Each line starting at the one that contains "(220, 216) = (180, 376): yellow" and ending at the one that contains "(510, 370) = (420, 216): white" must be returned exactly, and the rest of the listing is left out.

START EXERCISE INPUTS

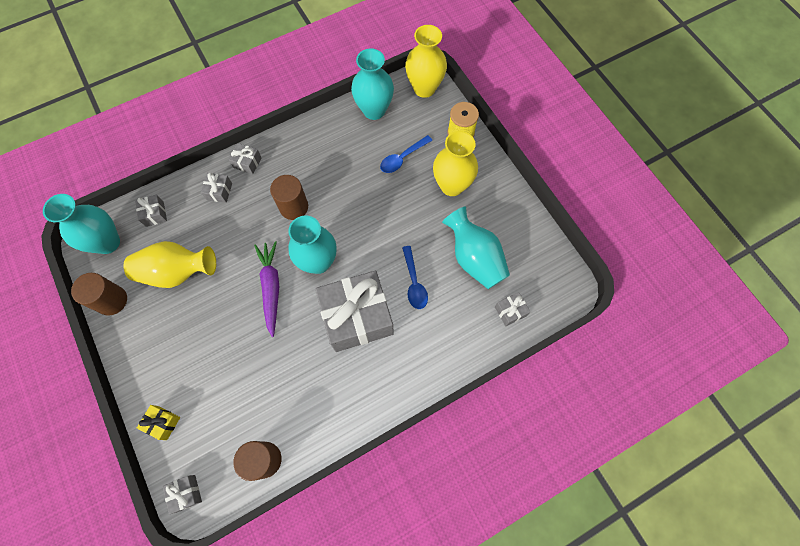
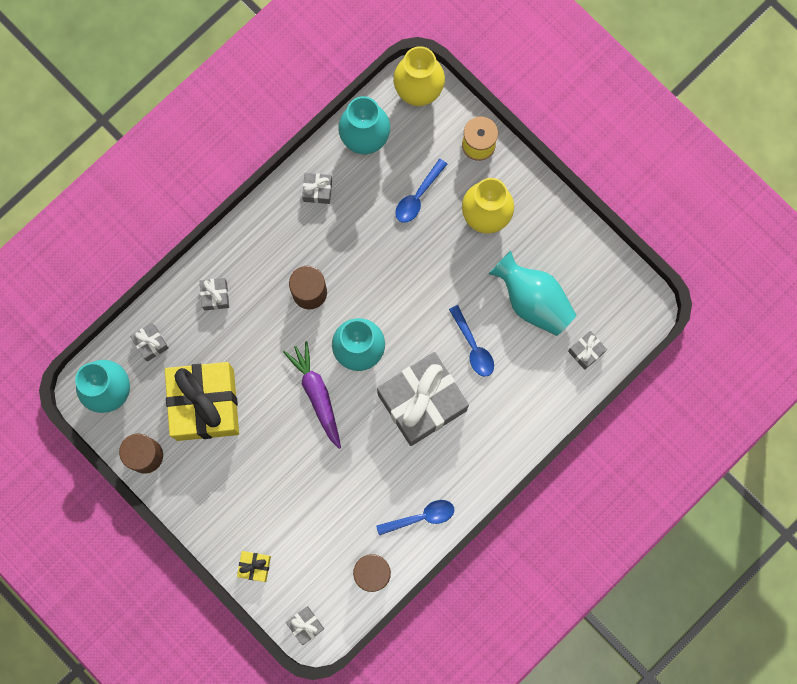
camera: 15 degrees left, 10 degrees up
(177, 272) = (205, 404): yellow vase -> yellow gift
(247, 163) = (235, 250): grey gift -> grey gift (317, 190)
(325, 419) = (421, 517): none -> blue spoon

END EXERCISE INPUTS
START EXERCISE INPUTS

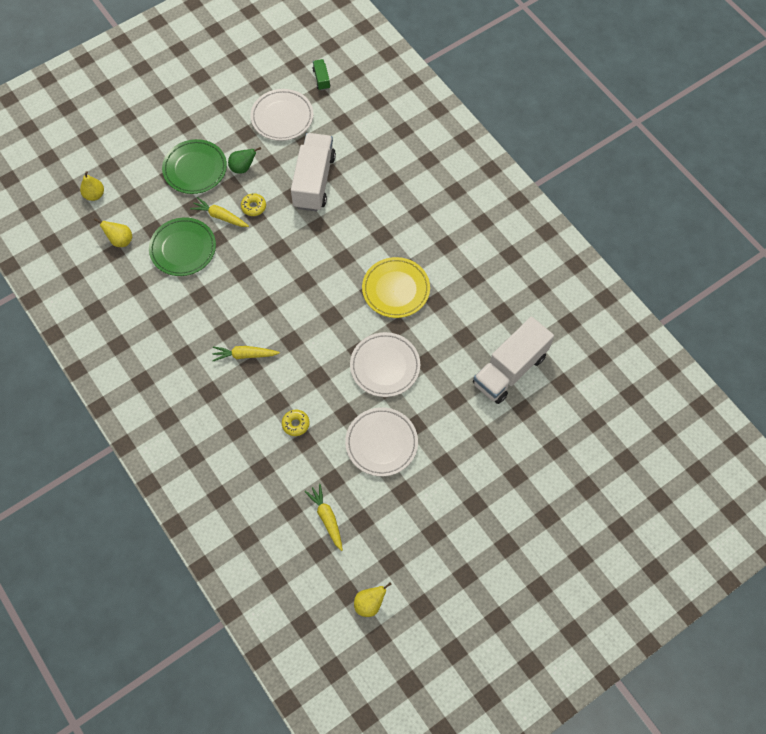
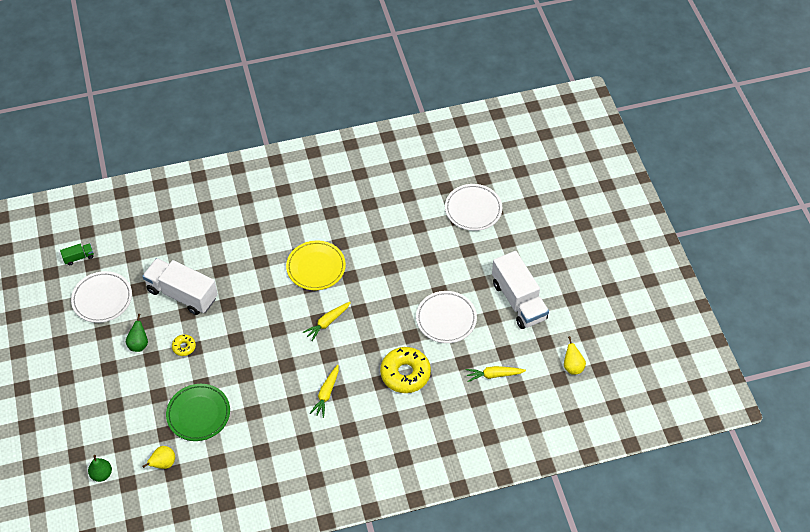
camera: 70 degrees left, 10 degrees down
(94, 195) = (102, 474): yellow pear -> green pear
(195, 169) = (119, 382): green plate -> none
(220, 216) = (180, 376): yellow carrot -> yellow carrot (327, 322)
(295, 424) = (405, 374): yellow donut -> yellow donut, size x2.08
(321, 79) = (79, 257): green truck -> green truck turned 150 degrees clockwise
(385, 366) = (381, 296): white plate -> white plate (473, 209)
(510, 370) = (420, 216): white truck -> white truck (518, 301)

END EXERCISE INPUTS

▶ _WRITTEN ANSWER_
(220, 216) = (180, 376): yellow carrot -> yellow carrot (327, 322)
(295, 424) = (405, 374): yellow donut -> yellow donut, size x2.08
(321, 79) = (79, 257): green truck -> green truck turned 150 degrees clockwise
(385, 366) = (381, 296): white plate -> white plate (473, 209)
(510, 370) = (420, 216): white truck -> white truck (518, 301)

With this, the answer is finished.